== Work required ==
Search the records below for "plus" and copy every line it turns up in.

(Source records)

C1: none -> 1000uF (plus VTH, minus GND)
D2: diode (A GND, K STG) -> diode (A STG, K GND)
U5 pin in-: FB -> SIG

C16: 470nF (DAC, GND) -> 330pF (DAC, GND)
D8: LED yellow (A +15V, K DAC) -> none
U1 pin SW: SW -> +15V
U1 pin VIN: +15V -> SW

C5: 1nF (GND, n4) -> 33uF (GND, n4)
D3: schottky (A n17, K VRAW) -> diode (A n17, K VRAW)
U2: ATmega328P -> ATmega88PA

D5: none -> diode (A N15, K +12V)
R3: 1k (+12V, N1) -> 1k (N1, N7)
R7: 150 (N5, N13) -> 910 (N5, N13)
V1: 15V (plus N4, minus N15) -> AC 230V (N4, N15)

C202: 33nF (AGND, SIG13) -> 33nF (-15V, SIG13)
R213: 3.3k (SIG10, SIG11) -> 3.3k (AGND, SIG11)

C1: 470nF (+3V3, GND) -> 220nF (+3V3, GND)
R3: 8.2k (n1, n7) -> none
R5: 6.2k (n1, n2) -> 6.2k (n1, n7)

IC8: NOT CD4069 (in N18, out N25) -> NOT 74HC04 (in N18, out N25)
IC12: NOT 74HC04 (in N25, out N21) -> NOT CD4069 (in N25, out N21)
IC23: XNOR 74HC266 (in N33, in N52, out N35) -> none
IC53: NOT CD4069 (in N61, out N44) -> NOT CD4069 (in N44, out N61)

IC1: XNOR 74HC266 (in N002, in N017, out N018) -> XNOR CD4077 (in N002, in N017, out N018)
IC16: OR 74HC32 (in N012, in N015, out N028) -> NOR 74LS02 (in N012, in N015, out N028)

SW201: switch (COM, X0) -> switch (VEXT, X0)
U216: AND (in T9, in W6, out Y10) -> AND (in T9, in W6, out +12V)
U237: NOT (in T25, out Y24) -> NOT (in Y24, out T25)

== Answer ==
C1: none -> 1000uF (plus VTH, minus GND)
V1: 15V (plus N4, minus N15) -> AC 230V (N4, N15)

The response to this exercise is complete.